# WHAT YOU SHOULD DO
Some lines below hold "degrees". Pick them out and copy them.

# EXTRACTED INFORMATION
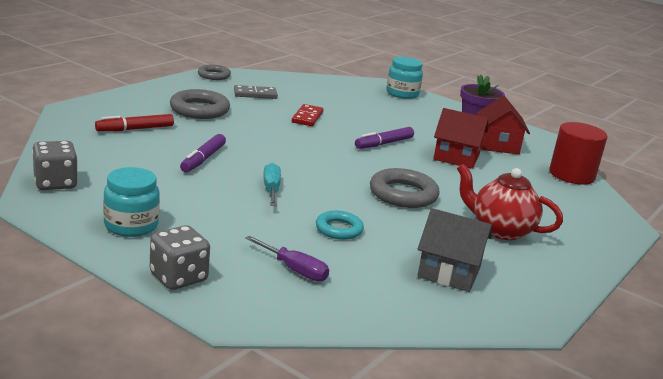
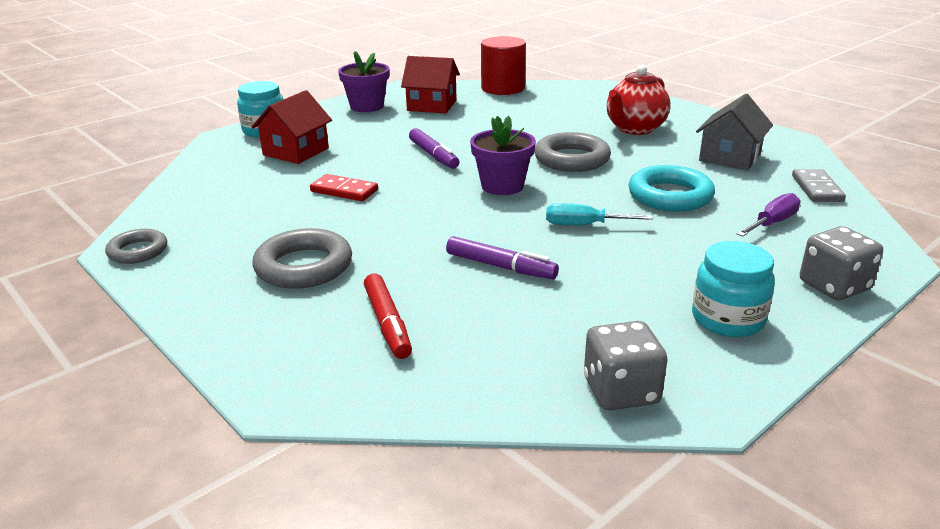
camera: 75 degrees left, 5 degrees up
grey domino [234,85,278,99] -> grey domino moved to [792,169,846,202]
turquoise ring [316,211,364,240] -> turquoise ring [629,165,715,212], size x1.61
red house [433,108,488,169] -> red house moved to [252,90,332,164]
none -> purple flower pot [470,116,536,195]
--
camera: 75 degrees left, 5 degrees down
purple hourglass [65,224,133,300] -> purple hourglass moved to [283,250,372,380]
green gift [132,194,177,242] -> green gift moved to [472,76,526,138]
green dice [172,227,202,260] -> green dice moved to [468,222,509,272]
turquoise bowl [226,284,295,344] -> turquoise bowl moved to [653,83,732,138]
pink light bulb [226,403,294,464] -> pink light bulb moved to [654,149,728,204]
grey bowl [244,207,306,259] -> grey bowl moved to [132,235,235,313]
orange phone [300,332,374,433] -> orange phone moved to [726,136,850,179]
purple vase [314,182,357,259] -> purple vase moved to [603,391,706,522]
==
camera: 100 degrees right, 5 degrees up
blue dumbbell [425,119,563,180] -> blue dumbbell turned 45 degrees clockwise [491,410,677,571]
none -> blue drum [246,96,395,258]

# RESULT OF THE EXERCISE
camera: 75 degrees left, 5 degrees up
camera: 75 degrees left, 5 degrees down
camera: 100 degrees right, 5 degrees up
blue dumbbell [425,119,563,180] -> blue dumbbell turned 45 degrees clockwise [491,410,677,571]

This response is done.